What is needed:
Rewrite the lines starting at the one that contains "Question: In terms" and ending at the last line, swapping "brown wooden bridge" for "gray stone bridge" and leaving everything else unchanged.

Entries drawn from a collection
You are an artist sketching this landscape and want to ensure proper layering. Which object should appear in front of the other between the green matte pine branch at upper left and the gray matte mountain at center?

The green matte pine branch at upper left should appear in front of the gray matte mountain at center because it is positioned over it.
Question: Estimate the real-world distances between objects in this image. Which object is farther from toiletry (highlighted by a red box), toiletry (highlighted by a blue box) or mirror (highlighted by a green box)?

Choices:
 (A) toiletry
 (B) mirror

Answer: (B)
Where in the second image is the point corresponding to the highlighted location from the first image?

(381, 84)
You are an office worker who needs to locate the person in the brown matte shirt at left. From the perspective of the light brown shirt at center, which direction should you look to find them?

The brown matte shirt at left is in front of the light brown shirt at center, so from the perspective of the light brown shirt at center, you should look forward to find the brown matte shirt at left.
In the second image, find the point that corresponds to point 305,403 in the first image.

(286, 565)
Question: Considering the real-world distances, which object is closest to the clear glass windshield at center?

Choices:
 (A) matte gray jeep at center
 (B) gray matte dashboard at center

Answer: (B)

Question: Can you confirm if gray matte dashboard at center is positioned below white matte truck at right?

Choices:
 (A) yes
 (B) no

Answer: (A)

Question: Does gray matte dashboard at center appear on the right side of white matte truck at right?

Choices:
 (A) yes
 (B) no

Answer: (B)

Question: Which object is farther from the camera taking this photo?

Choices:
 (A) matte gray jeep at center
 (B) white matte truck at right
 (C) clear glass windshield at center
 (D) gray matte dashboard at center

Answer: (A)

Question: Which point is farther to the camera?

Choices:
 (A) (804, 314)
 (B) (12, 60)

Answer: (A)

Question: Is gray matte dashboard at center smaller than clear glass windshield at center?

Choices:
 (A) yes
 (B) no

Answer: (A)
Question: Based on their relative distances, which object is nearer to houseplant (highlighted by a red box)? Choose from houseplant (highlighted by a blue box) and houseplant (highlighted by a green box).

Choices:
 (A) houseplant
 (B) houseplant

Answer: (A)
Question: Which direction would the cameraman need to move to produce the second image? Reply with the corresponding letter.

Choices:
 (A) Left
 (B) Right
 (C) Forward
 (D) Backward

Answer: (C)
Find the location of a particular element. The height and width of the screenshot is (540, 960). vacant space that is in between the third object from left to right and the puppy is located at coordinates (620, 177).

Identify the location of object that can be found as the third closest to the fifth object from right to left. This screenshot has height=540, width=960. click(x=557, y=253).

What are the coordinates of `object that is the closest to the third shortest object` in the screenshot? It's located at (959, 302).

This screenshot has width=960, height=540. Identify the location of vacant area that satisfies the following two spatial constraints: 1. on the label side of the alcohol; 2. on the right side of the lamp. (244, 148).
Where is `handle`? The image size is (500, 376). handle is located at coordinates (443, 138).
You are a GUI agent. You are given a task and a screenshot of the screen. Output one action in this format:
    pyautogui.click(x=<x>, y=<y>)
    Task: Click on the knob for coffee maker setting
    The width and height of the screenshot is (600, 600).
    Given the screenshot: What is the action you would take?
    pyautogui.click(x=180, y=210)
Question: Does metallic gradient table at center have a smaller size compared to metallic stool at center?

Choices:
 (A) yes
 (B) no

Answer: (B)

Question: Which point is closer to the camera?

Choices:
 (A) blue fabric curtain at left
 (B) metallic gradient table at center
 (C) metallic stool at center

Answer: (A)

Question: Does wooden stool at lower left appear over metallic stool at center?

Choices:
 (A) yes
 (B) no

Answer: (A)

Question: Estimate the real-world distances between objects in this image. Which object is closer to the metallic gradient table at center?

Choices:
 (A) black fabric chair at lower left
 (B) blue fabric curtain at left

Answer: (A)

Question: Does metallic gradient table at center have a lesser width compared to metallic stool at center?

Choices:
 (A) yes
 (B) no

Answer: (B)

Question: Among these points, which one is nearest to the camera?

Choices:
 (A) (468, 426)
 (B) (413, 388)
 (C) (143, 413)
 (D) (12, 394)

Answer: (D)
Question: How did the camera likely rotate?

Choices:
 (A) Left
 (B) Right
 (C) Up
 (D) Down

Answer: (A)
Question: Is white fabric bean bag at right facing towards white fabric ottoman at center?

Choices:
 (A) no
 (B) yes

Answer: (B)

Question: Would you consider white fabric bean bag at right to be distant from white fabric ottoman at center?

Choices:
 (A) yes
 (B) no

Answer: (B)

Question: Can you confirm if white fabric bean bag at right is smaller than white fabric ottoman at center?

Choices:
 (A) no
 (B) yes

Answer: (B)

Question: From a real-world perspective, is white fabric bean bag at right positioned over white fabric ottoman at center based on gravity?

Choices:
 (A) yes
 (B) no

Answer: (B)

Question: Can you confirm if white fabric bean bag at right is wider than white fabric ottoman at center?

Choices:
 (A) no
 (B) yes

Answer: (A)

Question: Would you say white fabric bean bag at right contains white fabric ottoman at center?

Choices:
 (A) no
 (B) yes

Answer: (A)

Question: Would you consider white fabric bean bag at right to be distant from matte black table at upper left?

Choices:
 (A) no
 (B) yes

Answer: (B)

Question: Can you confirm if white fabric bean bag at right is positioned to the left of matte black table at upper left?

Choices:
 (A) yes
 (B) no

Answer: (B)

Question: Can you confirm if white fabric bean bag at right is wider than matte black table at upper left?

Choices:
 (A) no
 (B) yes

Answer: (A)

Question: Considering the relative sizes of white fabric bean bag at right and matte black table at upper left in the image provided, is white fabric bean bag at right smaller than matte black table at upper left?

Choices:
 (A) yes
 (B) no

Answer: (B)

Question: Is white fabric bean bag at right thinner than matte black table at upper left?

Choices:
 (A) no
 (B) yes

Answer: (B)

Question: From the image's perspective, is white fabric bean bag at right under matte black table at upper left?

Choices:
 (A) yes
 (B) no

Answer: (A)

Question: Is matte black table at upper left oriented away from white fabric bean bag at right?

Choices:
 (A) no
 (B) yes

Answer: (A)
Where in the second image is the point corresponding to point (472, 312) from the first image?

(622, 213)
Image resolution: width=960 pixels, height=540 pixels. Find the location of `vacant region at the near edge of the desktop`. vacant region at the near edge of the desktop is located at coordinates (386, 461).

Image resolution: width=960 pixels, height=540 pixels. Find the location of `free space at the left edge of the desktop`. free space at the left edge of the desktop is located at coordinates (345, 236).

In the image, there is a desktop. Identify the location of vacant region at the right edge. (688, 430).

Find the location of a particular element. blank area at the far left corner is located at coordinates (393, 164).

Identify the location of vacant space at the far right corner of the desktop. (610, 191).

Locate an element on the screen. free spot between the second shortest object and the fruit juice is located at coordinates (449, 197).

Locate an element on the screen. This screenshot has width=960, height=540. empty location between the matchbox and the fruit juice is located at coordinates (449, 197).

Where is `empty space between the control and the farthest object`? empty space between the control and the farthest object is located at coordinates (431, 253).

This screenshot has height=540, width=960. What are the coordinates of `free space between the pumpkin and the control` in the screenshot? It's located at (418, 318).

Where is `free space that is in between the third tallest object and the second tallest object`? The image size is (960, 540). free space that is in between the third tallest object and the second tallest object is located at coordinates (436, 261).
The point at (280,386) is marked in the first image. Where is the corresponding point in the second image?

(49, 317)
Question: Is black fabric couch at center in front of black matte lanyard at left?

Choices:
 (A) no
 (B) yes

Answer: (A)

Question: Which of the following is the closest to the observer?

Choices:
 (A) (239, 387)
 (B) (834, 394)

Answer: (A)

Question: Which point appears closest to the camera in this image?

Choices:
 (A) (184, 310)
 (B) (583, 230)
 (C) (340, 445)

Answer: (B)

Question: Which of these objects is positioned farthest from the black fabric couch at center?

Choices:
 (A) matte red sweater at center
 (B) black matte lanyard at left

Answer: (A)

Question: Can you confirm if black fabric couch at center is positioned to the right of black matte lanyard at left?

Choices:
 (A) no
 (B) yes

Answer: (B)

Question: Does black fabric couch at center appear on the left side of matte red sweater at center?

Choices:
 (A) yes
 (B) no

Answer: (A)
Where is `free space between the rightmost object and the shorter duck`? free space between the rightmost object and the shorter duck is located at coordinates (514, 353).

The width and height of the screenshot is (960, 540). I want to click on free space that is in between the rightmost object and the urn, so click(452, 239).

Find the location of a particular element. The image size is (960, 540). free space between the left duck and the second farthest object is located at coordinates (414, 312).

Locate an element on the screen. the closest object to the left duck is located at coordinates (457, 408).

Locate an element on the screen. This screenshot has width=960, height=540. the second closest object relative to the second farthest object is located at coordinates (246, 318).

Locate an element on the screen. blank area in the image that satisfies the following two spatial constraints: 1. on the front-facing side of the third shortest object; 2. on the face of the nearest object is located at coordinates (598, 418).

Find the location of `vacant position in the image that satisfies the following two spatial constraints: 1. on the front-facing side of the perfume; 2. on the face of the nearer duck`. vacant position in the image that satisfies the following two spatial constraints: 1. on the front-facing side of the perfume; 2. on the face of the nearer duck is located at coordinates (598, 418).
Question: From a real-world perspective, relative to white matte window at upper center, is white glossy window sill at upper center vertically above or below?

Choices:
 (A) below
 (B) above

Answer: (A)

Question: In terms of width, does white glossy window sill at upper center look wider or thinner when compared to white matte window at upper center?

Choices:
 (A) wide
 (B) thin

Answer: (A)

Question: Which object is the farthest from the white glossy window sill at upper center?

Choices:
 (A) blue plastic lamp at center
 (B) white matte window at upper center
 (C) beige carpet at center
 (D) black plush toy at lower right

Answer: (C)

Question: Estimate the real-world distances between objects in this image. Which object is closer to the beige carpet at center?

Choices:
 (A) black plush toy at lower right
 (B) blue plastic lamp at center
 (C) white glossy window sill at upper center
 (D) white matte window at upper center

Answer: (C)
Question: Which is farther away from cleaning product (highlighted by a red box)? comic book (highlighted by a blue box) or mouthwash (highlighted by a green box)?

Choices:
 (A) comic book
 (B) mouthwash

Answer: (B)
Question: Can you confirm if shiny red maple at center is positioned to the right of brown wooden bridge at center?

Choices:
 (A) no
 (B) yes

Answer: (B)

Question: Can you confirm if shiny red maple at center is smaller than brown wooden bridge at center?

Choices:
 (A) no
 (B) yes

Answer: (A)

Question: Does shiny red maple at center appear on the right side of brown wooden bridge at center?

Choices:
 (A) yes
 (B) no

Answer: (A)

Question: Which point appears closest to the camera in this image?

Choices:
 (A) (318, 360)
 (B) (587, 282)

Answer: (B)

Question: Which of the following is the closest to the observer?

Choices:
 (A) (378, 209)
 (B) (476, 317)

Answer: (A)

Task response:
Question: In terms of width, does white glossy window sill at upper center look wider or thinner when compared to white matte window at upper center?

Choices:
 (A) wide
 (B) thin

Answer: (A)

Question: Which object is the farthest from the white glossy window sill at upper center?

Choices:
 (A) blue plastic lamp at center
 (B) white matte window at upper center
 (C) beige carpet at center
 (D) black plush toy at lower right

Answer: (C)

Question: Estimate the real-world distances between objects in this image. Which object is closer to the beige carpet at center?

Choices:
 (A) black plush toy at lower right
 (B) blue plastic lamp at center
 (C) white glossy window sill at upper center
 (D) white matte window at upper center

Answer: (C)
Question: Which is farther away from cleaning product (highlighted by a red box)? comic book (highlighted by a blue box) or mouthwash (highlighted by a green box)?

Choices:
 (A) comic book
 (B) mouthwash

Answer: (B)
Question: Can you confirm if shiny red maple at center is positioned to the right of gray stone bridge at center?

Choices:
 (A) no
 (B) yes

Answer: (B)

Question: Can you confirm if shiny red maple at center is smaller than gray stone bridge at center?

Choices:
 (A) no
 (B) yes

Answer: (A)

Question: Does shiny red maple at center appear on the right side of gray stone bridge at center?

Choices:
 (A) yes
 (B) no

Answer: (A)

Question: Which point appears closest to the camera in this image?

Choices:
 (A) (318, 360)
 (B) (587, 282)

Answer: (B)

Question: Which of the following is the closest to the observer?

Choices:
 (A) (378, 209)
 (B) (476, 317)

Answer: (A)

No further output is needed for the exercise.